■ THE DATA
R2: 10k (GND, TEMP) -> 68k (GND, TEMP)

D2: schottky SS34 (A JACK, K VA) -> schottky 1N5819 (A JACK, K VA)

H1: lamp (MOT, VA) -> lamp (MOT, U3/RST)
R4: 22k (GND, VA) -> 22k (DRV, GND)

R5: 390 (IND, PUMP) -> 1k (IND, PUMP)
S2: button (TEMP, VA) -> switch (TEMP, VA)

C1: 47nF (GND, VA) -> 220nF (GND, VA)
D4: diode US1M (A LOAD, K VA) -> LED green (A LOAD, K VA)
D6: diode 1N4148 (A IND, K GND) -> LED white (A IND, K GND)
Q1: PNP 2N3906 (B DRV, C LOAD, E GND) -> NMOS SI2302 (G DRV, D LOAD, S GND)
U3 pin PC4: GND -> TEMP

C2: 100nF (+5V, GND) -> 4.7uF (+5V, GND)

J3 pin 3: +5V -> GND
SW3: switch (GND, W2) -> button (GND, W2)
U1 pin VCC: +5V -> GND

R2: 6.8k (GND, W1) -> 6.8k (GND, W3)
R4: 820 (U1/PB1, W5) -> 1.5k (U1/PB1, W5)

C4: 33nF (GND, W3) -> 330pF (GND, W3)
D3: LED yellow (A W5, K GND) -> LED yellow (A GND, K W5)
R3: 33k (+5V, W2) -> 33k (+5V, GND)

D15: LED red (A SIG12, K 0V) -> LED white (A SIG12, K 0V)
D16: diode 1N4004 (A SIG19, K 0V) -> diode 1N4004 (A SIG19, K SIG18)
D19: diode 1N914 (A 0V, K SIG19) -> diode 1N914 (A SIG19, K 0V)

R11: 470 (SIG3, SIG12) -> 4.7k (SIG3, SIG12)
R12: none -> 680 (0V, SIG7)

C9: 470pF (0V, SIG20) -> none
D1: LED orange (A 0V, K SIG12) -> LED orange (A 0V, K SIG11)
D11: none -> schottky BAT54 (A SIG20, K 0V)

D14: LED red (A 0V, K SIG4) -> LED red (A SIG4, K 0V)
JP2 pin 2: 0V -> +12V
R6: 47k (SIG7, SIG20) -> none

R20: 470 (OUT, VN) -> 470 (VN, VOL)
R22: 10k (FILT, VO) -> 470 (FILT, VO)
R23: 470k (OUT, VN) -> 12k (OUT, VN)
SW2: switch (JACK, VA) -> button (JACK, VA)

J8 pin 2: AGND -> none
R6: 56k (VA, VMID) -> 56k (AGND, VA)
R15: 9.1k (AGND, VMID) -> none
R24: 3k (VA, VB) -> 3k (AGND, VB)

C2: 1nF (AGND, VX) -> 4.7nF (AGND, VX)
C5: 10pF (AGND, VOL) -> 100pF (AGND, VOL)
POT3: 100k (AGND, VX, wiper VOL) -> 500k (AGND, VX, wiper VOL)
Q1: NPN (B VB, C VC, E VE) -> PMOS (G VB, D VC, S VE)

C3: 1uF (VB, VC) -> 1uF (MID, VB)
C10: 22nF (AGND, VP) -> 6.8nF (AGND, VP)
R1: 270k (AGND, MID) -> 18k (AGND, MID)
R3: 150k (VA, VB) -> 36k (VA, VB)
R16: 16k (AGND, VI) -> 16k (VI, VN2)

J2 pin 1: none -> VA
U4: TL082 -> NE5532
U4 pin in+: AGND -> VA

■ TASK TO COMPLETE
Only exact copies of the lines from the one containing "C3: 1uF (VB, VC) -> 1uF (MID, VB)" to the end of the records belong in the answer.

■ REPLY
C3: 1uF (VB, VC) -> 1uF (MID, VB)
C10: 22nF (AGND, VP) -> 6.8nF (AGND, VP)
R1: 270k (AGND, MID) -> 18k (AGND, MID)
R3: 150k (VA, VB) -> 36k (VA, VB)
R16: 16k (AGND, VI) -> 16k (VI, VN2)

J2 pin 1: none -> VA
U4: TL082 -> NE5532
U4 pin in+: AGND -> VA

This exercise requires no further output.